** SUPPLIED INFORMATION follows **

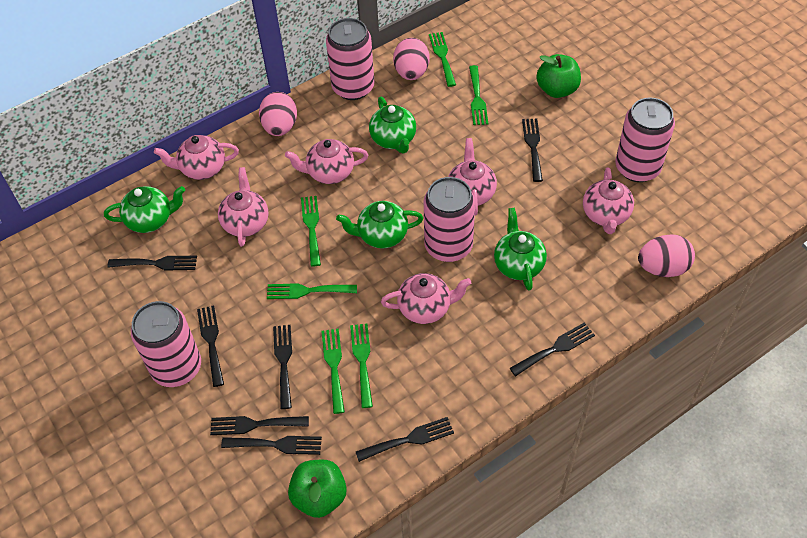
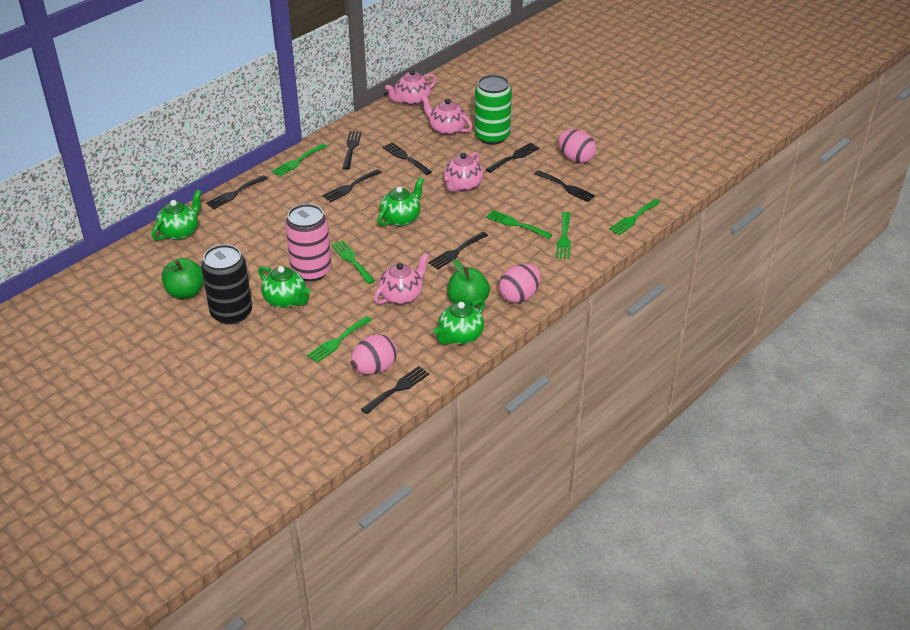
black can: 0 -> 1
green can: 0 -> 1
pink can: 4 -> 1
pink teapot: 6 -> 4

** End of SUPPLIED INFORMATION **

Go through the material and set it down again exactly, but without any pictures.

YOUR SOLUTION:
black can: 0 -> 1
green can: 0 -> 1
pink can: 4 -> 1
pink teapot: 6 -> 4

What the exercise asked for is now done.